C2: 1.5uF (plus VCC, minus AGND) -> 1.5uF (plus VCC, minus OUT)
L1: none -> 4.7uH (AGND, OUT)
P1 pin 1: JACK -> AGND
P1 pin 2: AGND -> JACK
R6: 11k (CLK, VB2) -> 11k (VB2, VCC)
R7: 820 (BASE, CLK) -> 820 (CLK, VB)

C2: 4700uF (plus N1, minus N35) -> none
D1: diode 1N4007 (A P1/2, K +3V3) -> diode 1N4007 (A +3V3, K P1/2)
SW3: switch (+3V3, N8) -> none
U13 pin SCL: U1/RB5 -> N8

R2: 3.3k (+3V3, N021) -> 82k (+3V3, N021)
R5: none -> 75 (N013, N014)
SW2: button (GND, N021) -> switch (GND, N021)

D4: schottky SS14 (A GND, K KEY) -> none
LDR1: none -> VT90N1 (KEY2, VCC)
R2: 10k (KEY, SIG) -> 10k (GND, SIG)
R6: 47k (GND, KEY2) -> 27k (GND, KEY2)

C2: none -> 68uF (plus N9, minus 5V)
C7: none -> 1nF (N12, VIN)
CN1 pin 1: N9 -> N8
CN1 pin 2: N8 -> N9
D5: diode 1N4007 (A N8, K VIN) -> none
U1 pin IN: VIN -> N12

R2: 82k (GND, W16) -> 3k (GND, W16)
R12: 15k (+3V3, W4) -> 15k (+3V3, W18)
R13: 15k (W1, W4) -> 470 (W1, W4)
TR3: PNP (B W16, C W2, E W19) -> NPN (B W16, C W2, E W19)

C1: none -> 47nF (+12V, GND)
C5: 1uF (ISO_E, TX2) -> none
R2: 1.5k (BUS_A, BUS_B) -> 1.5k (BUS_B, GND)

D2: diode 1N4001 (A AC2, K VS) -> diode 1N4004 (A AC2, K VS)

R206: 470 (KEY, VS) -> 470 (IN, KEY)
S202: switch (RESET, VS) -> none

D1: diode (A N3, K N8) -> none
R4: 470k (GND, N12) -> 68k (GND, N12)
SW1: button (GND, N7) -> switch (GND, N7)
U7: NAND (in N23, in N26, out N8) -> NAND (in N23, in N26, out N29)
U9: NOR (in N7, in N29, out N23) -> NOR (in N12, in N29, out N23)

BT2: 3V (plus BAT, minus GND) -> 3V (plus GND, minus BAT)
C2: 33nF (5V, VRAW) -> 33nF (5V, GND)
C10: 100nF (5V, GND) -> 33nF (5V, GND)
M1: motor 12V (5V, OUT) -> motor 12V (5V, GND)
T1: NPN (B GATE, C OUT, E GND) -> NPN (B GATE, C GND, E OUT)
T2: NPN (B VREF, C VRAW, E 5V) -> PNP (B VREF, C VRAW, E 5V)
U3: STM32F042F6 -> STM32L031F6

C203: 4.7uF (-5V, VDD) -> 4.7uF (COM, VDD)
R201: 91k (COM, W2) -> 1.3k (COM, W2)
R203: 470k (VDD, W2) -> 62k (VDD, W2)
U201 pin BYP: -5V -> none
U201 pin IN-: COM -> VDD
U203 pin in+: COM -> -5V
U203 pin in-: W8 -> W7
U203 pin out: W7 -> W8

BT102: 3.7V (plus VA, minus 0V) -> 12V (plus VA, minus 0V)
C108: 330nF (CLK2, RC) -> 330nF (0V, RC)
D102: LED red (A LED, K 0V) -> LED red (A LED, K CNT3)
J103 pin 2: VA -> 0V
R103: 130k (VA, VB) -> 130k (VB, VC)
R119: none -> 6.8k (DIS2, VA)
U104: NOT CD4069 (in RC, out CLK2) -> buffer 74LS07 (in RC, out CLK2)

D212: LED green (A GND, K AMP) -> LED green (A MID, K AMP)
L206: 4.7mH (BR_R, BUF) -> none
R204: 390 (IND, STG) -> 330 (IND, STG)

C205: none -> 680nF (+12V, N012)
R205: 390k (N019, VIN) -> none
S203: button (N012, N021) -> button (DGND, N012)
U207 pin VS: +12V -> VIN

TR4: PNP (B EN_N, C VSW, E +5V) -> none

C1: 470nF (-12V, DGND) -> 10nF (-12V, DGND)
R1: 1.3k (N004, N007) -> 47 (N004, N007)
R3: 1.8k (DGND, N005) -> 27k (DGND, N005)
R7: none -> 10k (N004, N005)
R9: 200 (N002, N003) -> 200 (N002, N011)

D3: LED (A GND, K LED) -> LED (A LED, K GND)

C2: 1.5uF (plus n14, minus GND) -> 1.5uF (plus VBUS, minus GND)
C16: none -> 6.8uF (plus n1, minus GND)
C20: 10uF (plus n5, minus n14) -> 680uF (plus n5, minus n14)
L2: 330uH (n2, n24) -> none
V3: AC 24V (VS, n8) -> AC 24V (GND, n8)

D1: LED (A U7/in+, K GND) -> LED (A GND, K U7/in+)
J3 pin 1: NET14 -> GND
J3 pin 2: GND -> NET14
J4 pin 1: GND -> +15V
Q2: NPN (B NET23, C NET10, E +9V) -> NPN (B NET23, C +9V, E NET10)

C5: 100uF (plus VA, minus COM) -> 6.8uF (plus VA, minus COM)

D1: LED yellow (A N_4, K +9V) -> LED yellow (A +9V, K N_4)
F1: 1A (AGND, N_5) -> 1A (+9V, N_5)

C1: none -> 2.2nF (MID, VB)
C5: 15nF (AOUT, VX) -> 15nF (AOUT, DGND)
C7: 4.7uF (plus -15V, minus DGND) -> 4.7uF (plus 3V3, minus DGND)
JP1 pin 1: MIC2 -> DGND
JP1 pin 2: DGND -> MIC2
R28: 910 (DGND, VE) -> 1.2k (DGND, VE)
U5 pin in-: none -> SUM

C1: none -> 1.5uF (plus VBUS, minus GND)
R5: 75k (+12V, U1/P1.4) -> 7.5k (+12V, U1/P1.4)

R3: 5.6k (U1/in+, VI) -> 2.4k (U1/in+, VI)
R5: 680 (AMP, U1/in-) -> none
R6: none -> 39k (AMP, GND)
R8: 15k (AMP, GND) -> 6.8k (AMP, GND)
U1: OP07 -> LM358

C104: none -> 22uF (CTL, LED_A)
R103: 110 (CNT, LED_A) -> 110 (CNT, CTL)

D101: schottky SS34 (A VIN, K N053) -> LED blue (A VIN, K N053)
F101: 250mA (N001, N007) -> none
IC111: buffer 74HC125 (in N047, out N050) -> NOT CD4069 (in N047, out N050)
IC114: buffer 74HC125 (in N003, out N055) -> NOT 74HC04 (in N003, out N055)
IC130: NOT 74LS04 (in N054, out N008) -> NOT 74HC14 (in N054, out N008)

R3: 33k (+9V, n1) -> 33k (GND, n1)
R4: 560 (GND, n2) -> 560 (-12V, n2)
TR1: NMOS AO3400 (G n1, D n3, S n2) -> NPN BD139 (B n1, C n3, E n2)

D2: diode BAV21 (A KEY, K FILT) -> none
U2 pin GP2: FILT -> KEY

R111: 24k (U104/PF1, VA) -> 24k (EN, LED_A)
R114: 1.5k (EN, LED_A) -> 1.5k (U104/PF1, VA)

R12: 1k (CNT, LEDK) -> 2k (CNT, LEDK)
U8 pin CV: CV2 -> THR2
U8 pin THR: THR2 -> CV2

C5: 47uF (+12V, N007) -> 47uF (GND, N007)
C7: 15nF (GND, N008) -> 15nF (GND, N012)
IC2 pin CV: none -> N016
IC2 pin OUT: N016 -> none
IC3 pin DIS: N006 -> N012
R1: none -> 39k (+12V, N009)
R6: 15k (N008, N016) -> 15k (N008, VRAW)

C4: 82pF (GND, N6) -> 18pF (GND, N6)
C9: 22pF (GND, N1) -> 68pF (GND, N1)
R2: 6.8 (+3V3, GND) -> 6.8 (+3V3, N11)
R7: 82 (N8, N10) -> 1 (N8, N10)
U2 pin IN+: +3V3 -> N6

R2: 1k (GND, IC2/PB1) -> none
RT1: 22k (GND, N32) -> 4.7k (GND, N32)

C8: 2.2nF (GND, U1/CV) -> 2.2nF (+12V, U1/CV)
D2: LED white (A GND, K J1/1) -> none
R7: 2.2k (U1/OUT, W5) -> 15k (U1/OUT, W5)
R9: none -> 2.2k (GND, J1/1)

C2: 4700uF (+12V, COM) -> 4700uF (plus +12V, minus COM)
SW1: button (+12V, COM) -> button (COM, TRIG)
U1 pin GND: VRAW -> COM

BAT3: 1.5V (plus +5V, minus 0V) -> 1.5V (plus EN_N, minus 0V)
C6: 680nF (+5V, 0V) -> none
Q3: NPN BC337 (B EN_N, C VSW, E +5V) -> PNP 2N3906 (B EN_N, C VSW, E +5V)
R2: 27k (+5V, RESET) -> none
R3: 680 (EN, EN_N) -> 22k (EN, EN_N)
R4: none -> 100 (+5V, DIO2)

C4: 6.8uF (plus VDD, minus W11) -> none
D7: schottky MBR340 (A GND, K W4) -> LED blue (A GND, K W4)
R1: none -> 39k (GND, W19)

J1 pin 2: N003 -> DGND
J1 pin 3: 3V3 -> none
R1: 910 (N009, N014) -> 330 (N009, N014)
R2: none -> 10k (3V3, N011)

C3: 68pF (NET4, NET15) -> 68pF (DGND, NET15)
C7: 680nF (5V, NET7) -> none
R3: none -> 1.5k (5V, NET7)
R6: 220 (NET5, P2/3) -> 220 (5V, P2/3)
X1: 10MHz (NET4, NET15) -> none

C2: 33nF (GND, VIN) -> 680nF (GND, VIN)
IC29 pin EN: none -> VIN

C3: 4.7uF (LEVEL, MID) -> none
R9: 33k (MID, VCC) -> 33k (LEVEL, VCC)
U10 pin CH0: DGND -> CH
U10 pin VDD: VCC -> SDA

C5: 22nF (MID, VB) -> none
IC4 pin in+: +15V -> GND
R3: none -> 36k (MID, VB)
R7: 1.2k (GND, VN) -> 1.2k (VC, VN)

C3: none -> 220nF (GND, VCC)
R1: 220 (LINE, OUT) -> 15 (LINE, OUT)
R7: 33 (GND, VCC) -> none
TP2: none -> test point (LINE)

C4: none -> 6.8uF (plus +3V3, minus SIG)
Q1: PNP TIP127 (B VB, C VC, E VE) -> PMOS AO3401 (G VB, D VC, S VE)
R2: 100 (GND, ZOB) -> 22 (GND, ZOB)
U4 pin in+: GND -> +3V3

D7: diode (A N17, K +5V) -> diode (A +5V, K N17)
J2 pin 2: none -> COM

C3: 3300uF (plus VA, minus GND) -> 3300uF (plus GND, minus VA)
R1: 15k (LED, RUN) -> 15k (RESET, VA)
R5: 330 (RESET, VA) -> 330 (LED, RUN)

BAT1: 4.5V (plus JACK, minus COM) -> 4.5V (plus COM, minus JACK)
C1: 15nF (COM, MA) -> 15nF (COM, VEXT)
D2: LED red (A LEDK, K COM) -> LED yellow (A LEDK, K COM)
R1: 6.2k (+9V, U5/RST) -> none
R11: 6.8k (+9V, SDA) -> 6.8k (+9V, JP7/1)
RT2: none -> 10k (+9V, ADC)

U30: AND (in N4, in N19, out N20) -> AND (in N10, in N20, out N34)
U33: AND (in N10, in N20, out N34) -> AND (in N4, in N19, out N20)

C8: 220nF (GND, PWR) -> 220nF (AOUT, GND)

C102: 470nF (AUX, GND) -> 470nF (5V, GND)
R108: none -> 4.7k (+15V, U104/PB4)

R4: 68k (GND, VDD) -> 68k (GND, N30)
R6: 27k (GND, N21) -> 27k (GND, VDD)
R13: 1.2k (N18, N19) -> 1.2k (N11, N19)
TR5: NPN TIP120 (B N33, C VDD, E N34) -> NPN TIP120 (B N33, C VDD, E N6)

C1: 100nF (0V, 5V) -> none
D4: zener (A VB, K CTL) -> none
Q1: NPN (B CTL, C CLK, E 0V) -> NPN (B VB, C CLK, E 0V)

····················

PROBLEM DETAILS →
Determine how many lines of the listing above hold the word "JACK". Report that number without anything else.

WRITTEN ANSWER →
3